Task description >> In the data below, take the lines from the one containing "Is brushed metal balustrade at upper center positioned" through the one containing "Yes, brushed metal", inclusive, and write them out again with "balustrade" swapped for "railing". Leave everything else in those lines unchanged.
-- Begin --
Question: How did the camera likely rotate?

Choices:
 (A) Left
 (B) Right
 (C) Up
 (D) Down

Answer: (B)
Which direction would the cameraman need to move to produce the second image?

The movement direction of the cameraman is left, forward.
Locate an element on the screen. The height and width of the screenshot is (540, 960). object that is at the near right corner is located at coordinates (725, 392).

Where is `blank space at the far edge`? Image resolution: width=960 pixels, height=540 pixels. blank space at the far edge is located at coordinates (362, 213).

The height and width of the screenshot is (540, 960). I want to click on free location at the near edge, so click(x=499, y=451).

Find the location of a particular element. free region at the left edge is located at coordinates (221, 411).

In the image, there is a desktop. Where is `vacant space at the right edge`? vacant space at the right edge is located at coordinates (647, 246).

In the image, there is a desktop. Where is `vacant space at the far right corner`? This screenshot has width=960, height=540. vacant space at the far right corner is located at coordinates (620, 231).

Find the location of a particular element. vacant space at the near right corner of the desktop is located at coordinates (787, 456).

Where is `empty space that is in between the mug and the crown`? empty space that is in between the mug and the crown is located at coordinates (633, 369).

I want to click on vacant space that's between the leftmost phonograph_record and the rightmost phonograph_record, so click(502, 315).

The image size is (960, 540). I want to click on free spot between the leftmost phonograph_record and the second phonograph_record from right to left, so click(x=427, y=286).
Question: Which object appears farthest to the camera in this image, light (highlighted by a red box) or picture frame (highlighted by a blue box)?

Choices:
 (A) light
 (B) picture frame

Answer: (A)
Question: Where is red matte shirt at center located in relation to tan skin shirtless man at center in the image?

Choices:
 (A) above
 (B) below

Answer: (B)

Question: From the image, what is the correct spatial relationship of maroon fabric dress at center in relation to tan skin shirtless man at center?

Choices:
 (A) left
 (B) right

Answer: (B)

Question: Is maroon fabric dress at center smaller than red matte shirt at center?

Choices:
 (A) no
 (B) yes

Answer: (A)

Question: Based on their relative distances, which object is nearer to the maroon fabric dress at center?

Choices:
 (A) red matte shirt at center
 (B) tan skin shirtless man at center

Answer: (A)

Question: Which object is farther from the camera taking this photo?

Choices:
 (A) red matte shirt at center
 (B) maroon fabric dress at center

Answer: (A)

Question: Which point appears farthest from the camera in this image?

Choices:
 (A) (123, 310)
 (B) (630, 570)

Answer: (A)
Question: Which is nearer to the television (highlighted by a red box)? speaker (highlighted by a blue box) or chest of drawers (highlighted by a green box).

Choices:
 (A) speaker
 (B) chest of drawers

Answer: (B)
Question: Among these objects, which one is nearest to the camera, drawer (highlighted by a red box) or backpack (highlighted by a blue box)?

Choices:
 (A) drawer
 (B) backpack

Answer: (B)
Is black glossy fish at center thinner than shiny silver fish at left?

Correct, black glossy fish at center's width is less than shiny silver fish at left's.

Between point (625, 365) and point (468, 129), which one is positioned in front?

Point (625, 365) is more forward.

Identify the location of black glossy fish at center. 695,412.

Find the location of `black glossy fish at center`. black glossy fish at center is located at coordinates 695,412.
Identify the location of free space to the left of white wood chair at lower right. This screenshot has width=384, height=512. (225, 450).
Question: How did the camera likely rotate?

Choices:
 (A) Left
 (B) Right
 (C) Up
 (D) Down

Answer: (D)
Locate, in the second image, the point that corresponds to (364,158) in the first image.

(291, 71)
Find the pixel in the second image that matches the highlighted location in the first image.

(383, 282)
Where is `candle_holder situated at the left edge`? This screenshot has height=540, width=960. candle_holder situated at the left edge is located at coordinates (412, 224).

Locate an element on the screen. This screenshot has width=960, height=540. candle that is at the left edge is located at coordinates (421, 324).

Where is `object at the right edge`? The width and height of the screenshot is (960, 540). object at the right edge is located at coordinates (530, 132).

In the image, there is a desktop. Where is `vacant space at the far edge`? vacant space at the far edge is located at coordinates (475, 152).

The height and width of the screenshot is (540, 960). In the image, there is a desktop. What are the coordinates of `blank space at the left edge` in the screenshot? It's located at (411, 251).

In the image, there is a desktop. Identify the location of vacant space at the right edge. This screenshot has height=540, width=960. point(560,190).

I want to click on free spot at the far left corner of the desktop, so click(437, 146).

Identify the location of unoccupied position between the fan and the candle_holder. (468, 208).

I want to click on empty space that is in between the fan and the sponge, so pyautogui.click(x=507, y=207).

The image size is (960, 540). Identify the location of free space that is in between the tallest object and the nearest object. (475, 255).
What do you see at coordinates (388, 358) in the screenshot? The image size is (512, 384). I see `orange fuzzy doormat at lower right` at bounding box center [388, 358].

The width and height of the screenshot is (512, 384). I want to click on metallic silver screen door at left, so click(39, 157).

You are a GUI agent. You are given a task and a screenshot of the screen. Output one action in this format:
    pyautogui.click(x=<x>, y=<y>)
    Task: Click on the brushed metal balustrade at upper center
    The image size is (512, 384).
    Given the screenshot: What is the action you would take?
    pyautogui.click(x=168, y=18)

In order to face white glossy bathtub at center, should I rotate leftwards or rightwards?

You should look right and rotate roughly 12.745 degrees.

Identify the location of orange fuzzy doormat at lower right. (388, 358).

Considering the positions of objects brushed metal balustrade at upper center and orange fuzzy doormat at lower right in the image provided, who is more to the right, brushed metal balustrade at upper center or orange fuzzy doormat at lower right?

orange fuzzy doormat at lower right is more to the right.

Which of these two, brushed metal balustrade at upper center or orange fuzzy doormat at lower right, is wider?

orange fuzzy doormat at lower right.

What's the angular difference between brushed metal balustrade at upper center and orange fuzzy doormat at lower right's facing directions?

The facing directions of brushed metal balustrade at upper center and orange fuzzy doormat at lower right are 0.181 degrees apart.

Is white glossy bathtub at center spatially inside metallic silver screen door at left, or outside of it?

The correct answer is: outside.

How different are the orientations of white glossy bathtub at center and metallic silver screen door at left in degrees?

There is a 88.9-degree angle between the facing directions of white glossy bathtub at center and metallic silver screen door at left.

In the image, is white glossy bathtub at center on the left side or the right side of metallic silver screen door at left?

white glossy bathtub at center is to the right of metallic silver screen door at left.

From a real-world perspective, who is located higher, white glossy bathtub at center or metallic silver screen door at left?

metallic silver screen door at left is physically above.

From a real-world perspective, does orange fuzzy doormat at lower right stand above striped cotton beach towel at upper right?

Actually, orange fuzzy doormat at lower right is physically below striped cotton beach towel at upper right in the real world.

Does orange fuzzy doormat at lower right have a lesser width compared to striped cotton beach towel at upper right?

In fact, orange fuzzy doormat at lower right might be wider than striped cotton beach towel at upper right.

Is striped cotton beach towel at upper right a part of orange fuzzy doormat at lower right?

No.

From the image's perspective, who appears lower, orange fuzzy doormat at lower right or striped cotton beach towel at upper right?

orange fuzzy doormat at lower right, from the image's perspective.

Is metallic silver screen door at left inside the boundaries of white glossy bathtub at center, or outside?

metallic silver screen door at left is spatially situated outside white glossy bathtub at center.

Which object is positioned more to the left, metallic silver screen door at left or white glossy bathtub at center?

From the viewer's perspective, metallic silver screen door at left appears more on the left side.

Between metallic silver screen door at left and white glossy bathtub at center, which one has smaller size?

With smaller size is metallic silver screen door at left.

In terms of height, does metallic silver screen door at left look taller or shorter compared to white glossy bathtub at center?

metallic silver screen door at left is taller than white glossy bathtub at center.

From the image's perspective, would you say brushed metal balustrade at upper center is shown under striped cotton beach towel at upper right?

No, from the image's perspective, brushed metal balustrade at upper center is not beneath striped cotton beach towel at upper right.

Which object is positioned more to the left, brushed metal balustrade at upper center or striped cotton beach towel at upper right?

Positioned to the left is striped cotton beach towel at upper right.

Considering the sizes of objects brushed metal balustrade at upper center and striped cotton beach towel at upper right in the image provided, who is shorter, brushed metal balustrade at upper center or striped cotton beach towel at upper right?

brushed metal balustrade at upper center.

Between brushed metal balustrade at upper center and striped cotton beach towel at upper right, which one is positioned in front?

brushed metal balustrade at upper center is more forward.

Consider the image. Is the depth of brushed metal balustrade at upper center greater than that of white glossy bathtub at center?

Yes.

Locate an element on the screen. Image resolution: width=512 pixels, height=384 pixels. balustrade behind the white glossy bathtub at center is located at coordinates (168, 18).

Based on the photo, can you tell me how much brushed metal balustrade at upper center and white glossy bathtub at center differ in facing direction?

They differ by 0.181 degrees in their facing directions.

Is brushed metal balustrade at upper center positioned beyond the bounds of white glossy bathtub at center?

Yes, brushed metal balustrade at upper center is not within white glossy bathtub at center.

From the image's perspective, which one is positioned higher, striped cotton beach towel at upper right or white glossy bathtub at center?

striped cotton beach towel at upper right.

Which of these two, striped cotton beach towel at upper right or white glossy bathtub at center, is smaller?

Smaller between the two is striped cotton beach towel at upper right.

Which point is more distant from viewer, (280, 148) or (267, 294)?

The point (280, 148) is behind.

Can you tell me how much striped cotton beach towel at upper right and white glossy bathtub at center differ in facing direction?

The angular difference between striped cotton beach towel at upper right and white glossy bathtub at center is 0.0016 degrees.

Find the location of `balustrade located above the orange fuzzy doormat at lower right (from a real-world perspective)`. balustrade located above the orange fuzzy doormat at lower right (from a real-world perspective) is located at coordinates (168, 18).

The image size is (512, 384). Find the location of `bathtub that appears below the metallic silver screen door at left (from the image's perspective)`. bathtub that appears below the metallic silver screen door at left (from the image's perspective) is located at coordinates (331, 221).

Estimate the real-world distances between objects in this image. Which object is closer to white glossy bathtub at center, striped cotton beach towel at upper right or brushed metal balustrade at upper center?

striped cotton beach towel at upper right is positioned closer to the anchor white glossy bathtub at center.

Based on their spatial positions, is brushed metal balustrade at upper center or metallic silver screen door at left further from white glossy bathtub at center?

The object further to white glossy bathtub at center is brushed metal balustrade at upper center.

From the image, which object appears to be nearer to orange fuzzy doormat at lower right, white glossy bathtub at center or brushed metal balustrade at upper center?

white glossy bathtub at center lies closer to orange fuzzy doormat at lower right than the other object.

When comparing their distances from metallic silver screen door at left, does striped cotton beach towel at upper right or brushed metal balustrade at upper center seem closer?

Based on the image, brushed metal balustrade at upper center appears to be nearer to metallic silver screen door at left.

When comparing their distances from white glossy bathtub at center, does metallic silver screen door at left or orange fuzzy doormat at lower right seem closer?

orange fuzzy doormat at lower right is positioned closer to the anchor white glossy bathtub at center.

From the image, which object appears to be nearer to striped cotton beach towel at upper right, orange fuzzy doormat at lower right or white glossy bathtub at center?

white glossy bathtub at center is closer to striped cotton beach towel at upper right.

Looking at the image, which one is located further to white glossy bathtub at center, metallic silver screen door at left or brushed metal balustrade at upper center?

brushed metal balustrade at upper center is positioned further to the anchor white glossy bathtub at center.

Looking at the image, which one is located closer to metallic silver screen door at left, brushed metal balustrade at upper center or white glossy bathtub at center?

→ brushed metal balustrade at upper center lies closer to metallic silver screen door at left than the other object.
-- End --
Solution for this task >>
Is brushed metal railing at upper center positioned beyond the bounds of white glossy bathtub at center?

Yes, brushed metal railing at upper center is not within white glossy bathtub at center.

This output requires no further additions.